-- Opening Marker --

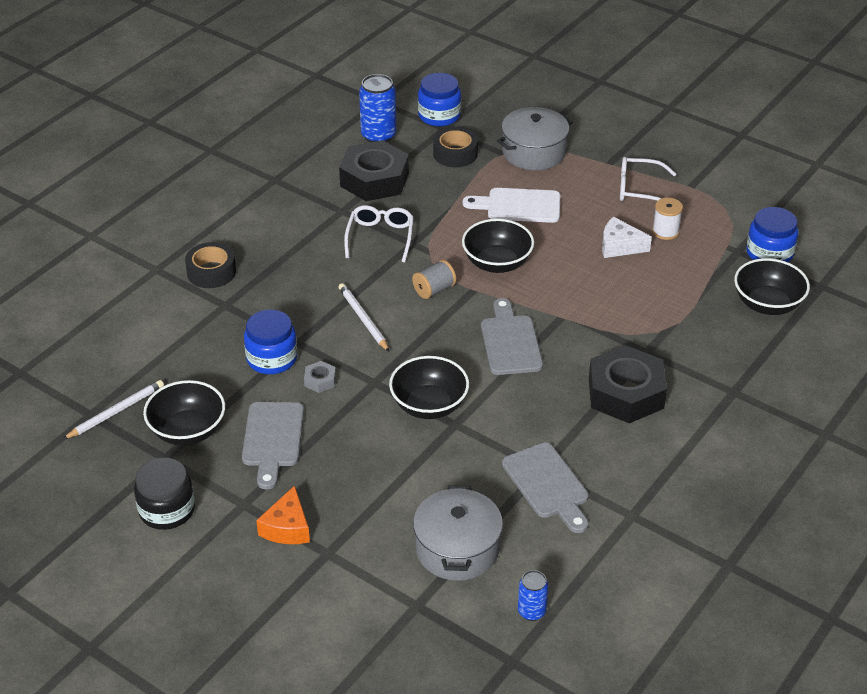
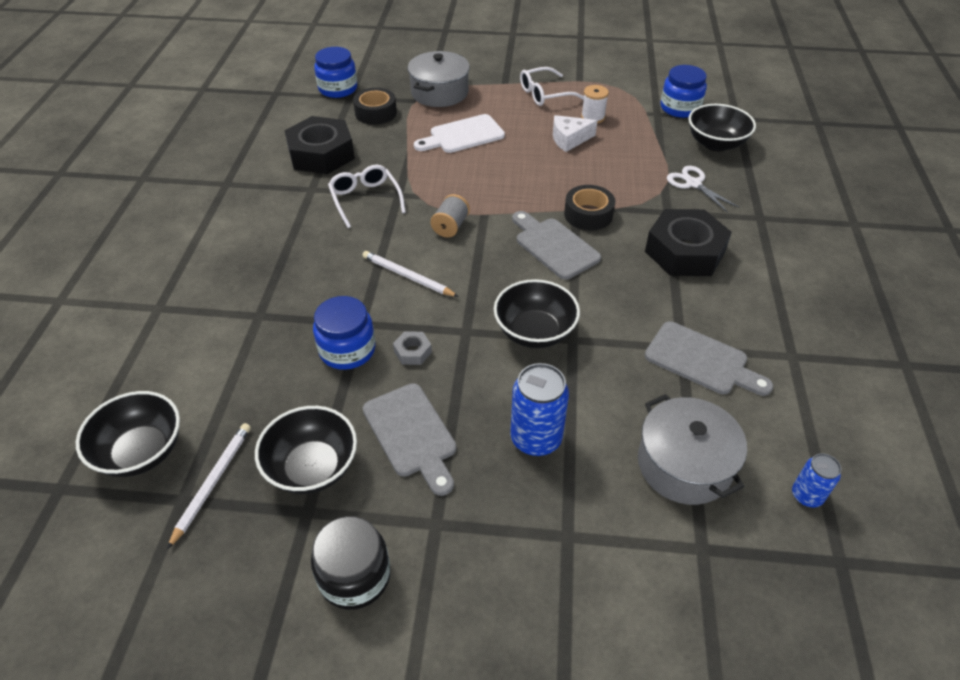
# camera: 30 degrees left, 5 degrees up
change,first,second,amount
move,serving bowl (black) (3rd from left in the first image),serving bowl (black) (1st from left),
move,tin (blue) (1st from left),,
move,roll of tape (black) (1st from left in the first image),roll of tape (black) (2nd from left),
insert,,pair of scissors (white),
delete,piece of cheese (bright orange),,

-- Closing Marker --

■ **Your objective**: Please go through the material and return each line where the word "black" appears.

■ **Your response**:
move,serving bowl (black) (3rd from left in the first image),serving bowl (black) (1st from left),
move,roll of tape (black) (1st from left in the first image),roll of tape (black) (2nd from left),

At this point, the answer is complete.